--- Data for this exercise Enclosed Below ---

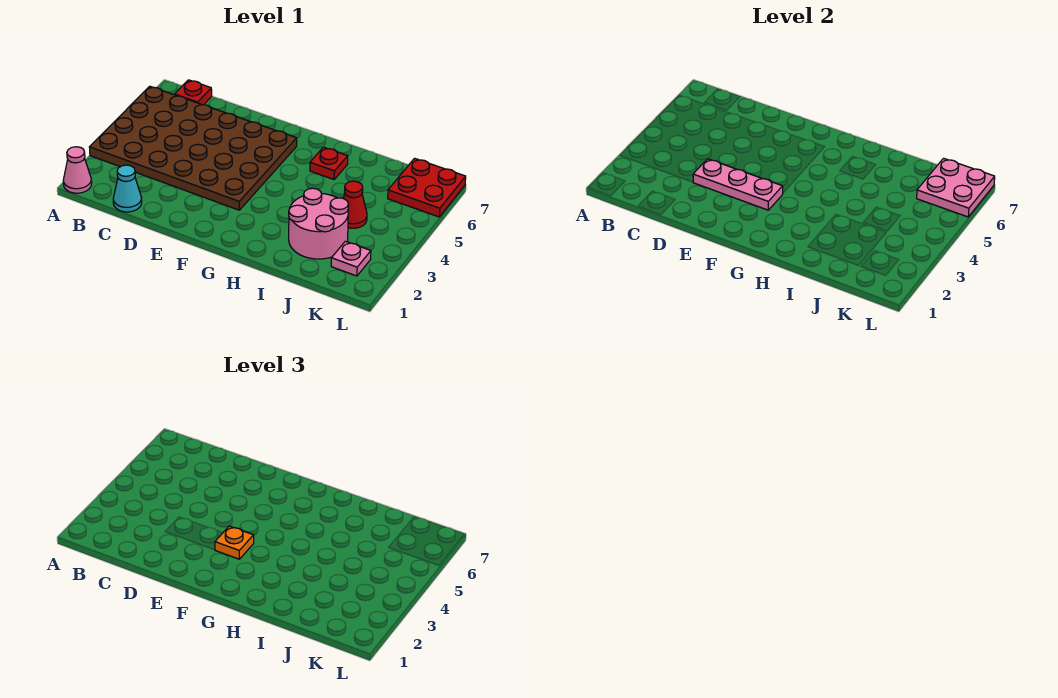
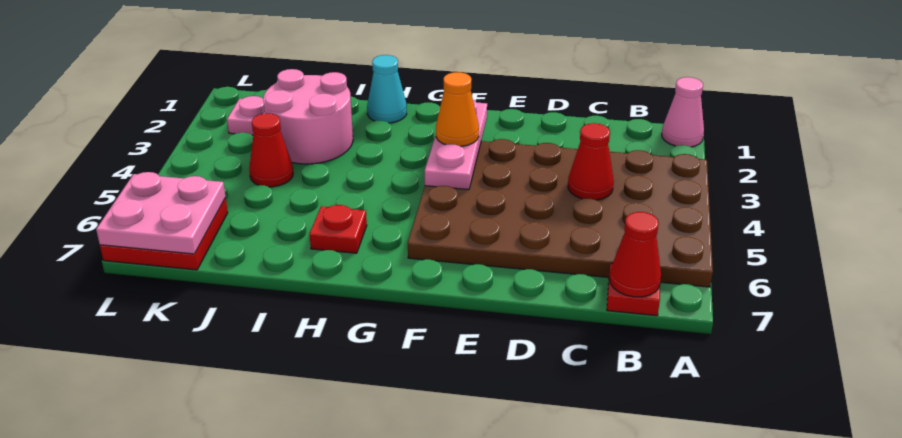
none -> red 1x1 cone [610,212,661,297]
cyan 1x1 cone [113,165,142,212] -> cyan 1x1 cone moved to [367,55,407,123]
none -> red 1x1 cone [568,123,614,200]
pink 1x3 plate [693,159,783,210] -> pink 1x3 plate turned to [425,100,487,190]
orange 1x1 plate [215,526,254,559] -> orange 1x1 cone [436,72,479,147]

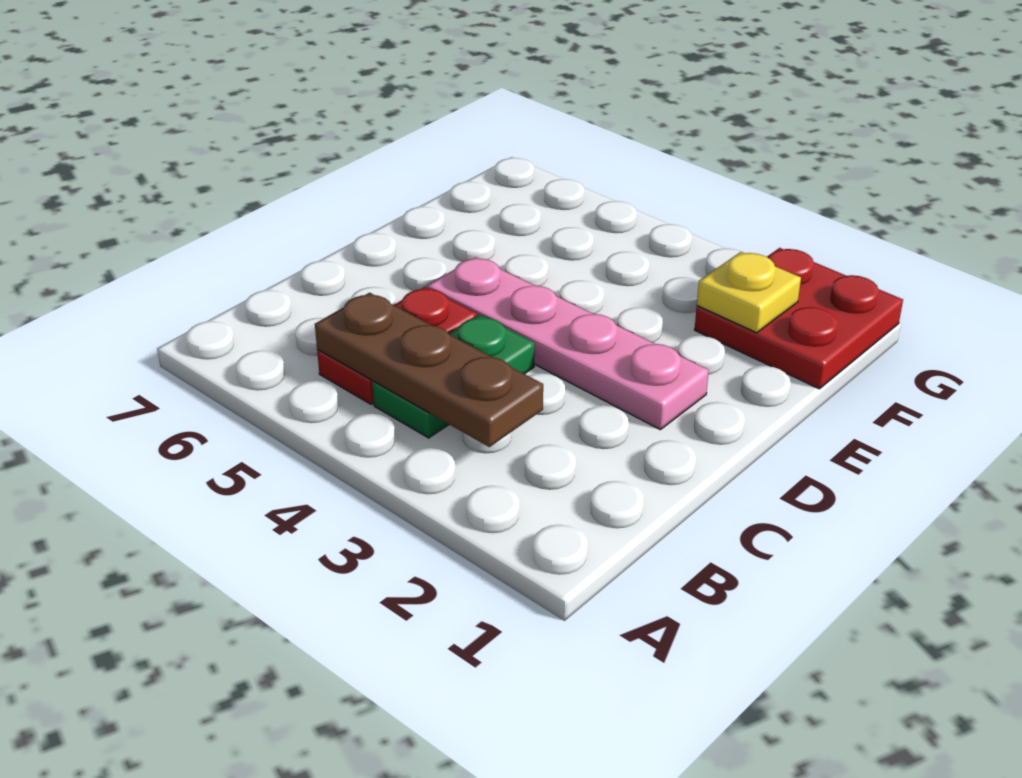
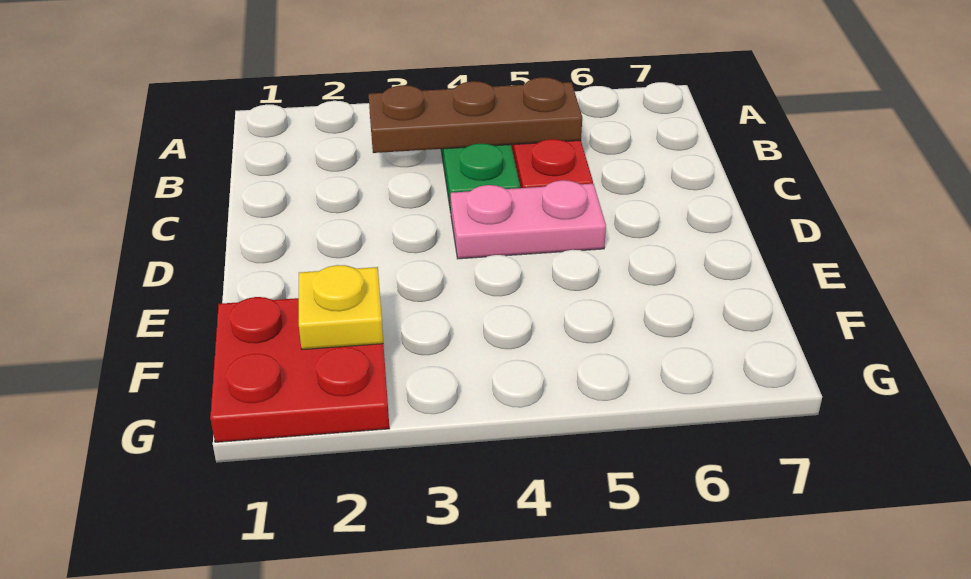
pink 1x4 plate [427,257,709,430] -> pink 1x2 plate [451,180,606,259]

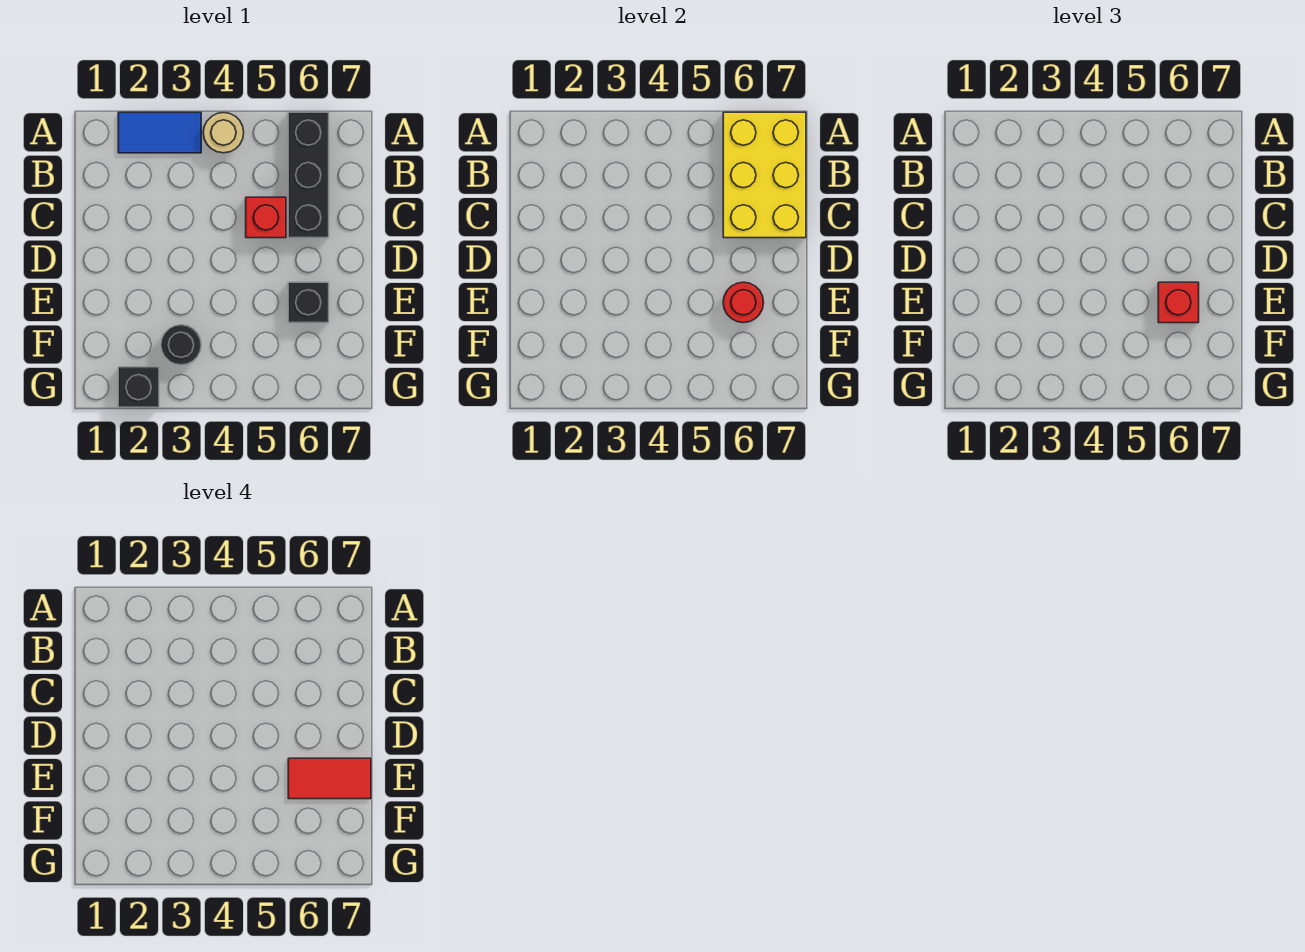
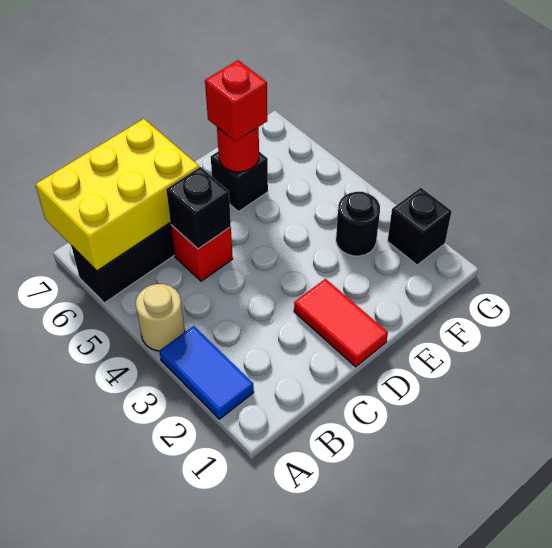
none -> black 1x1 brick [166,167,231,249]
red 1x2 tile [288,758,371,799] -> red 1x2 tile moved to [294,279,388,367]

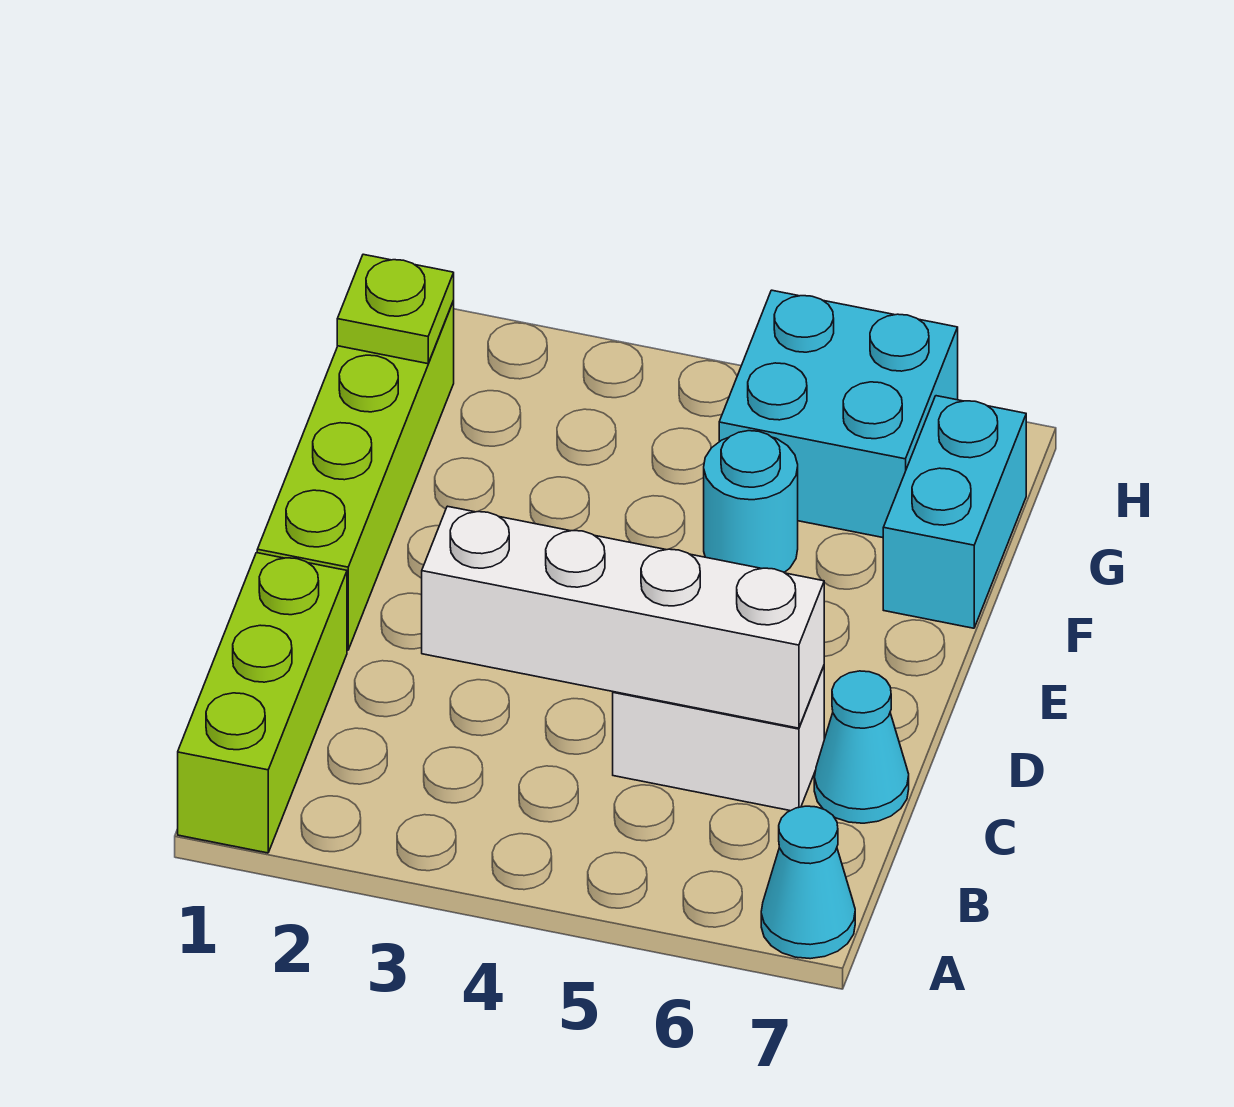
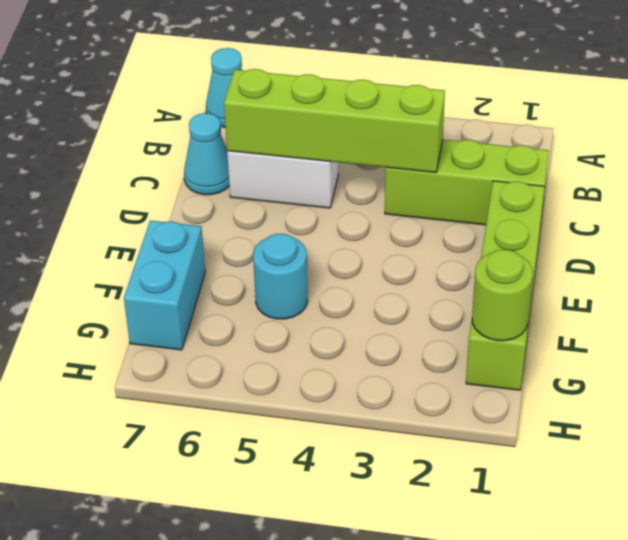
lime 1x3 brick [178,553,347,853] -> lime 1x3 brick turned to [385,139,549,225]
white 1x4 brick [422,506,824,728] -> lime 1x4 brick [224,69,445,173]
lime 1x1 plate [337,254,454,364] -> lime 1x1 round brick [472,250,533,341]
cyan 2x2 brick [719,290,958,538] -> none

--- End of Enclosed Data for this exercise ---

Problem description — From the opening line of the entries above to the line that holds "white 1x4 brick", inclusive, reproduce each line exactly and omit any picture.

Response below —
none -> red 1x1 cone [610,212,661,297]
cyan 1x1 cone [113,165,142,212] -> cyan 1x1 cone moved to [367,55,407,123]
none -> red 1x1 cone [568,123,614,200]
pink 1x3 plate [693,159,783,210] -> pink 1x3 plate turned to [425,100,487,190]
orange 1x1 plate [215,526,254,559] -> orange 1x1 cone [436,72,479,147]

pink 1x4 plate [427,257,709,430] -> pink 1x2 plate [451,180,606,259]

none -> black 1x1 brick [166,167,231,249]
red 1x2 tile [288,758,371,799] -> red 1x2 tile moved to [294,279,388,367]

lime 1x3 brick [178,553,347,853] -> lime 1x3 brick turned to [385,139,549,225]
white 1x4 brick [422,506,824,728] -> lime 1x4 brick [224,69,445,173]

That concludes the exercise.